● Record set:
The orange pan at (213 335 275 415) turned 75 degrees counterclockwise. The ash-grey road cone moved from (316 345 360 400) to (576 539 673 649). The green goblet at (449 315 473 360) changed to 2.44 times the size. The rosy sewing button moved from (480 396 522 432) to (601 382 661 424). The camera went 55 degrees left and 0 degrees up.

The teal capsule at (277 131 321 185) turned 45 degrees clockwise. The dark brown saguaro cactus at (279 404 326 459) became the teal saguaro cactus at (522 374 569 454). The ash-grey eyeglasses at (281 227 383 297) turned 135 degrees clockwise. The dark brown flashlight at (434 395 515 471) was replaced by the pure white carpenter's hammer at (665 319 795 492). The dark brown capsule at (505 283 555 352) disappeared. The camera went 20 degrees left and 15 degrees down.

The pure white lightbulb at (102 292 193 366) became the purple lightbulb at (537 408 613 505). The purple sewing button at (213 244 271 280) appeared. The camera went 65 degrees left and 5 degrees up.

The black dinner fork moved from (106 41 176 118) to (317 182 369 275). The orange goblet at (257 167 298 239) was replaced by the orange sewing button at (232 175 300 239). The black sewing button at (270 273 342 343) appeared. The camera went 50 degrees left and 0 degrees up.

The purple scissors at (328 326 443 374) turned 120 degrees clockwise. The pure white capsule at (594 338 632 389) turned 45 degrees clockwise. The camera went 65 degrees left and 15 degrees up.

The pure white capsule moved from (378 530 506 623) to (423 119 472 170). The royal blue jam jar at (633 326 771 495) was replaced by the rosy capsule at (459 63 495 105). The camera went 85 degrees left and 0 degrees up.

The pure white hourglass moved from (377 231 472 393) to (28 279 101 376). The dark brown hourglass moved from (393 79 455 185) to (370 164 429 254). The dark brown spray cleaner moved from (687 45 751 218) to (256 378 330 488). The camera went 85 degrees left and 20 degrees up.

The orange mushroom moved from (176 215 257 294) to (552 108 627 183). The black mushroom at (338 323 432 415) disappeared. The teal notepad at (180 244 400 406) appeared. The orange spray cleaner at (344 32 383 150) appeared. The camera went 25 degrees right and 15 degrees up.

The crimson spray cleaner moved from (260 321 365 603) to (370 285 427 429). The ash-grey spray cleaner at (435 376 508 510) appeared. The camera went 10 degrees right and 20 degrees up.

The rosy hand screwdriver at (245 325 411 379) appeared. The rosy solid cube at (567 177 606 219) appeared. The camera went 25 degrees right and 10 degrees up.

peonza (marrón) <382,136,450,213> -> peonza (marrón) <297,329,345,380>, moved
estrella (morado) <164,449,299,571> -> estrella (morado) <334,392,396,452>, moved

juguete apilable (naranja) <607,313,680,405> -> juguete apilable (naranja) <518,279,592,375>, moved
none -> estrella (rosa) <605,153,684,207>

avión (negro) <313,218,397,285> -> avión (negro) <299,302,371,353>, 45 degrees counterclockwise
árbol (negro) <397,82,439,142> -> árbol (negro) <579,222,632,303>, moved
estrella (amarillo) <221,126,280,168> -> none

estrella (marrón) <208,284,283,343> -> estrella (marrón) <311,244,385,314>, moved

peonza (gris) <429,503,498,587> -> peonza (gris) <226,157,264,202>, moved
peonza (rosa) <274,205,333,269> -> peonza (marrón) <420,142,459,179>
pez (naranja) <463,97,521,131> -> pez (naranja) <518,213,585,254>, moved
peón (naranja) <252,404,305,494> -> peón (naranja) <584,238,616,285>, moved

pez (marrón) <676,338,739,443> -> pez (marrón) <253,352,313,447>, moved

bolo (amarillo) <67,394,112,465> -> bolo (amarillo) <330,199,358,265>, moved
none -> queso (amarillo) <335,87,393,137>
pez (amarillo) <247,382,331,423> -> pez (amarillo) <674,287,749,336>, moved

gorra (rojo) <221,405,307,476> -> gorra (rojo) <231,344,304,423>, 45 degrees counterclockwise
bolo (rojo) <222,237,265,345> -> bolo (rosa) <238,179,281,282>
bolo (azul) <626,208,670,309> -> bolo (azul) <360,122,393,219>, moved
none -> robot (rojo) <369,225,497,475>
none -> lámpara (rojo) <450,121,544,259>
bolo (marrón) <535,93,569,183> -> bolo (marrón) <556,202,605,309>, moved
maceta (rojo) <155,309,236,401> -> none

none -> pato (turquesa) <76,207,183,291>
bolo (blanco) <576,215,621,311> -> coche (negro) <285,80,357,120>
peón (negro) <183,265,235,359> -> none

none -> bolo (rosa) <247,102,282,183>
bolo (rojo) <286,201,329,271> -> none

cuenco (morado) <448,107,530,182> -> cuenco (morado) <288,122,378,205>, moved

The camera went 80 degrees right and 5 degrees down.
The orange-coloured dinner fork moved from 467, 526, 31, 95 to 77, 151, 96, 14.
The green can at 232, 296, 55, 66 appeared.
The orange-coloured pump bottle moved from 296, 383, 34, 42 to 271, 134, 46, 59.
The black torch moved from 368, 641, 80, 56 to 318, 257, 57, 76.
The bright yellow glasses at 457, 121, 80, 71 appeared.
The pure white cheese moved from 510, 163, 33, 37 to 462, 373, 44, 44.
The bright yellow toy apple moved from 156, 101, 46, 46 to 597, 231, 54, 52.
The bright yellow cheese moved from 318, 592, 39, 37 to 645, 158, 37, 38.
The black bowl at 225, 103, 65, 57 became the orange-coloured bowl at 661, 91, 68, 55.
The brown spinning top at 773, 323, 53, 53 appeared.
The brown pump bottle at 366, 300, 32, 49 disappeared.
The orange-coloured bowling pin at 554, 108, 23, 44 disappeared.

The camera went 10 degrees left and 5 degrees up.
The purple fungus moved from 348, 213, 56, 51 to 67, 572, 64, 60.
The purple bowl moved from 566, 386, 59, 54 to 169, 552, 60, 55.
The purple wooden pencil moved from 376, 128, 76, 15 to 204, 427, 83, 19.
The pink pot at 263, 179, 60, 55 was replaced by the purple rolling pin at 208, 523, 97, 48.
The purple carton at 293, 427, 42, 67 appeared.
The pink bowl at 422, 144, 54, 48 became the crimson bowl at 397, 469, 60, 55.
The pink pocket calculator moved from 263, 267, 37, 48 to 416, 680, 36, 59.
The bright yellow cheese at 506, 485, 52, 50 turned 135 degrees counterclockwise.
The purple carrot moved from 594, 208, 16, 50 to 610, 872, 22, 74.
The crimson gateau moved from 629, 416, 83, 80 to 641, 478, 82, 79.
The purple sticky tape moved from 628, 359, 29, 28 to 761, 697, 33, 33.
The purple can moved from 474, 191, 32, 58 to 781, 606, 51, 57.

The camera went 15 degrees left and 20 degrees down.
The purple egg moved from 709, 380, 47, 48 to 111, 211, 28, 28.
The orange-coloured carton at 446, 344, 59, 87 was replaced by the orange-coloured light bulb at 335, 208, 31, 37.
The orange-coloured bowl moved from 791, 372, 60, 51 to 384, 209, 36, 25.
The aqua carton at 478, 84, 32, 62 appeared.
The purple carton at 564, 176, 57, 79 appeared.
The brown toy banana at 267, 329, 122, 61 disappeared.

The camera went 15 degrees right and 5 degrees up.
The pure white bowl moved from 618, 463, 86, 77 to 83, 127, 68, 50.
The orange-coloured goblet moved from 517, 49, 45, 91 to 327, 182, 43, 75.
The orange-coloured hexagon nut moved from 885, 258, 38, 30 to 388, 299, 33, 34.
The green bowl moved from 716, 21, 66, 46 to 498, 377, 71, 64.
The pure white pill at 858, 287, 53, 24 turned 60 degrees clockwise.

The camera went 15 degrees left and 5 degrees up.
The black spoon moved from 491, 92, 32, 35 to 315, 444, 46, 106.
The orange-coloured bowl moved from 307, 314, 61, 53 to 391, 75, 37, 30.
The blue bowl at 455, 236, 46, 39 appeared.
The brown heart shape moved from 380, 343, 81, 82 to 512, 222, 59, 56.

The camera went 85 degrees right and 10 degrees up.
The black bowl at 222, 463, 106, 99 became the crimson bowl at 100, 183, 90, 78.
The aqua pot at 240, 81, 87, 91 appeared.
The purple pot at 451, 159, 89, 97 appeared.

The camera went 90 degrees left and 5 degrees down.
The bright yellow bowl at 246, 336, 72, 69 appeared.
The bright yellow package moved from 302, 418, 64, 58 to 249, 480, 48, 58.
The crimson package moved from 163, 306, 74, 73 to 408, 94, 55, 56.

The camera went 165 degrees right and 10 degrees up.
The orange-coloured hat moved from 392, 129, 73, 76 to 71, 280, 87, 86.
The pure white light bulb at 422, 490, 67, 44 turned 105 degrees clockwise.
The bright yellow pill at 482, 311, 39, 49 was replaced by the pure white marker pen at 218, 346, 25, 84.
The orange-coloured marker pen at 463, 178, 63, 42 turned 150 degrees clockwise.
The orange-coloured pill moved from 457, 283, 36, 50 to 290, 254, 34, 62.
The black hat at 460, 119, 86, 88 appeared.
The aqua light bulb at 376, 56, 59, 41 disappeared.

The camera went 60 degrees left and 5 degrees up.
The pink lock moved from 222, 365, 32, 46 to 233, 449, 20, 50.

● Work to be completed: Out of the data above, transcribe exactly and only the lines starting with the line that has "The black torch" and going on through the line that has "The brown spinning", both included.

● Answer box:
The black torch moved from 368, 641, 80, 56 to 318, 257, 57, 76.
The bright yellow glasses at 457, 121, 80, 71 appeared.
The pure white cheese moved from 510, 163, 33, 37 to 462, 373, 44, 44.
The bright yellow toy apple moved from 156, 101, 46, 46 to 597, 231, 54, 52.
The bright yellow cheese moved from 318, 592, 39, 37 to 645, 158, 37, 38.
The black bowl at 225, 103, 65, 57 became the orange-coloured bowl at 661, 91, 68, 55.
The brown spinning top at 773, 323, 53, 53 appeared.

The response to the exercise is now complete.